PROBLEM DETAILS:
Your task is to give the records again exactly. Leave each picture out.

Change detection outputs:
+ + + +
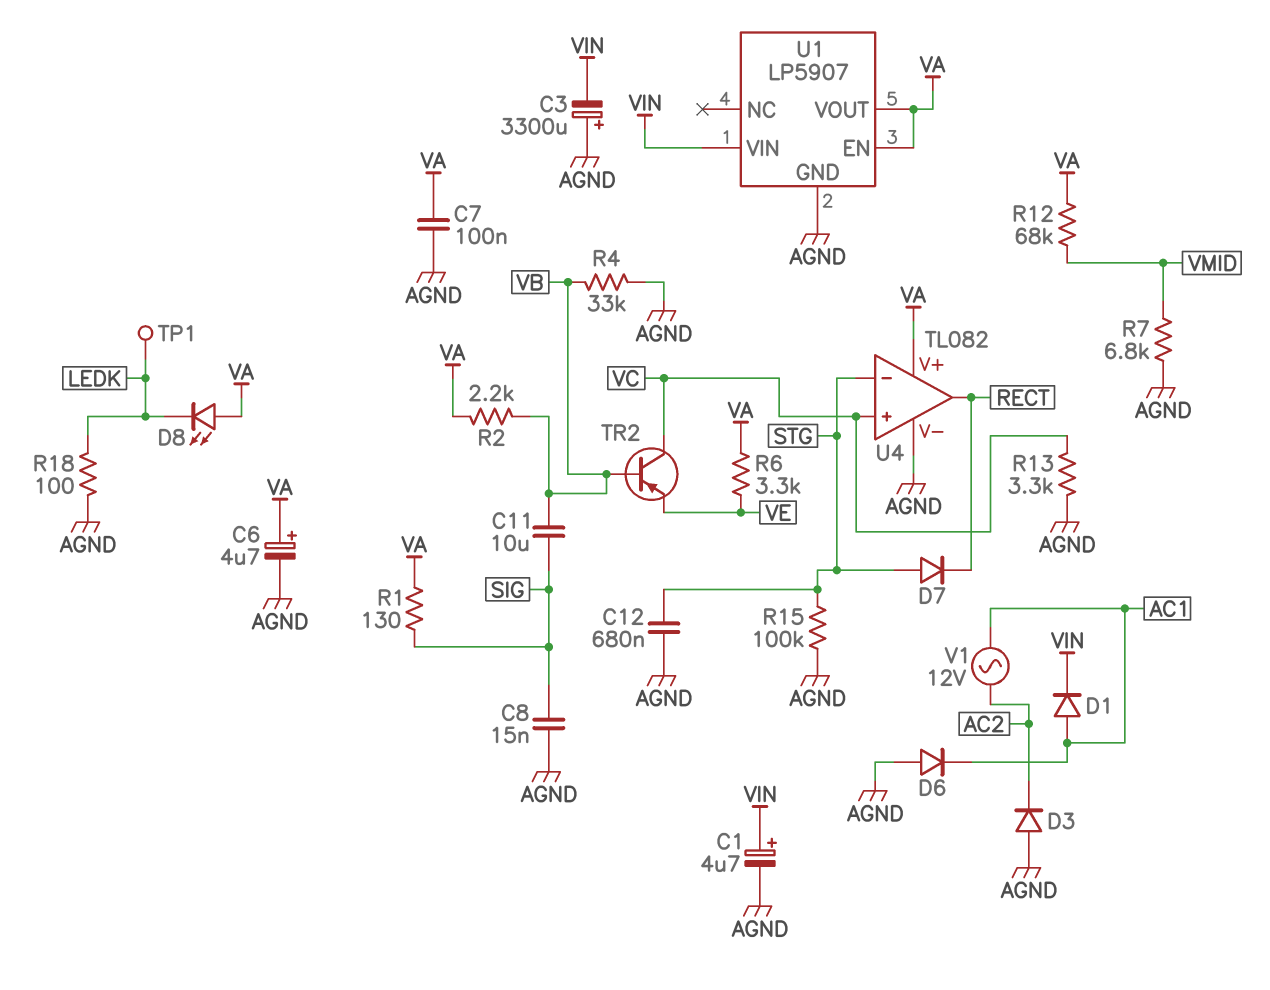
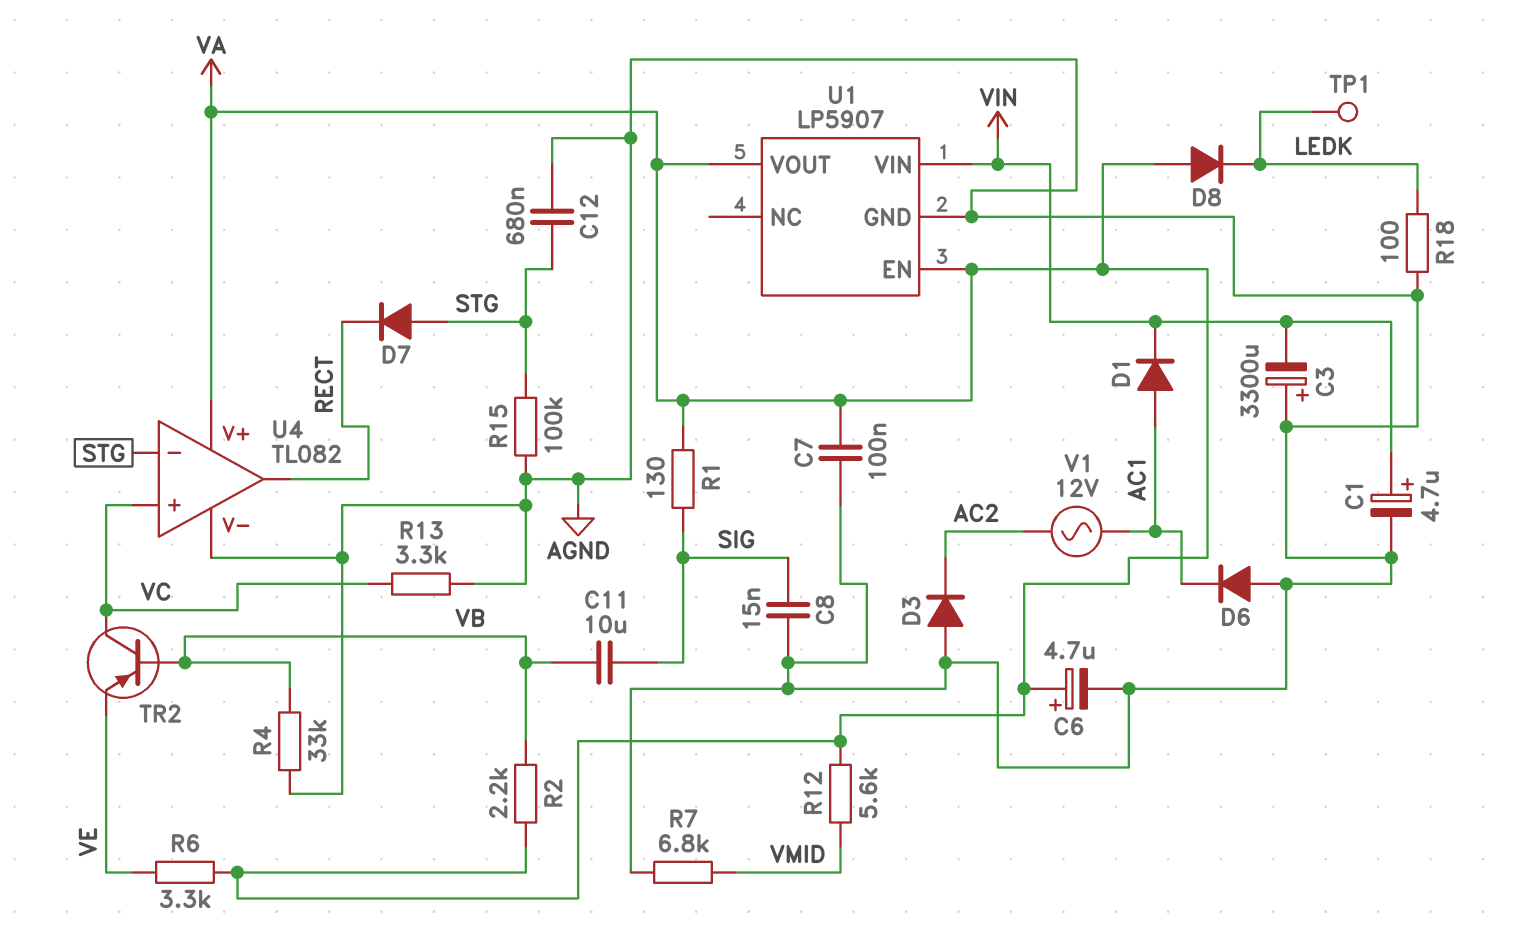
D8: LED (A VA, K LEDK) -> diode (A VA, K LEDK)
R12: 68k (VA, VMID) -> 5.6k (VA, VMID)

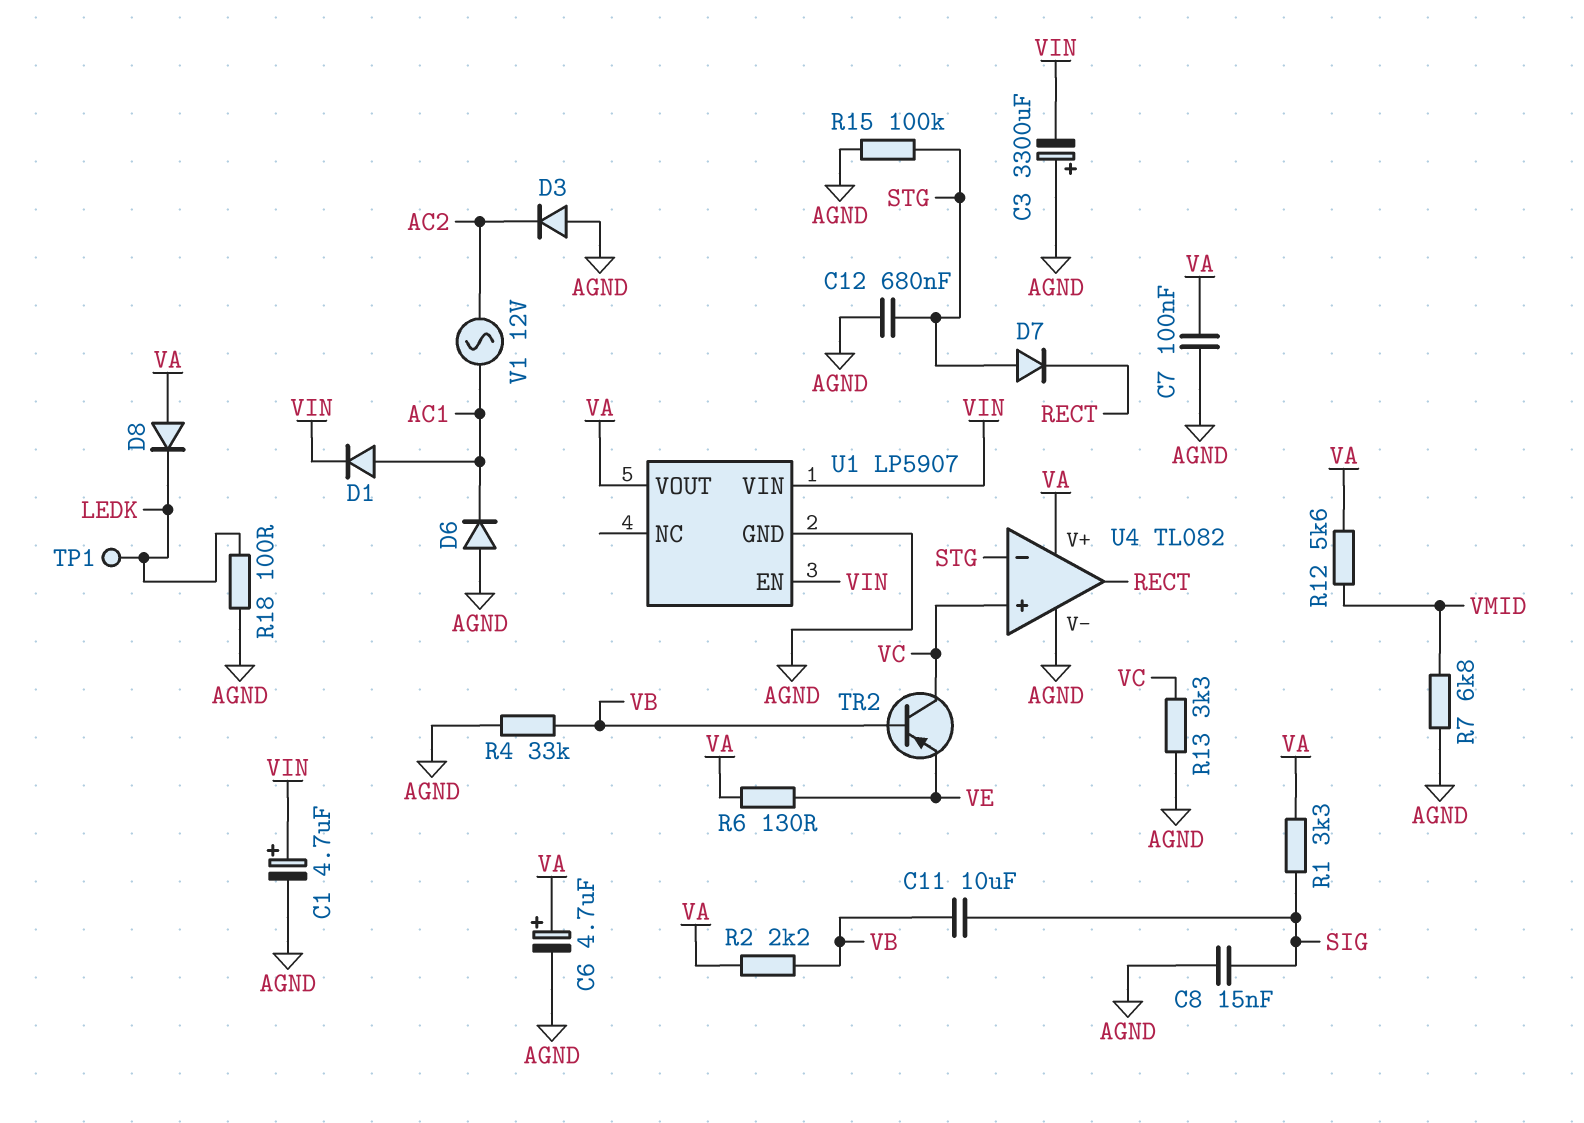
R1: 130 (SIG, VA) -> 3.3k (SIG, VA)
R6: 3.3k (VA, VE) -> 130 (VA, VE)
U1 pin EN: VA -> VIN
+ + + +
RESPONSE TO THIS TASK:
D8: LED (A VA, K LEDK) -> diode (A VA, K LEDK)
R12: 68k (VA, VMID) -> 5.6k (VA, VMID)

R1: 130 (SIG, VA) -> 3.3k (SIG, VA)
R6: 3.3k (VA, VE) -> 130 (VA, VE)
U1 pin EN: VA -> VIN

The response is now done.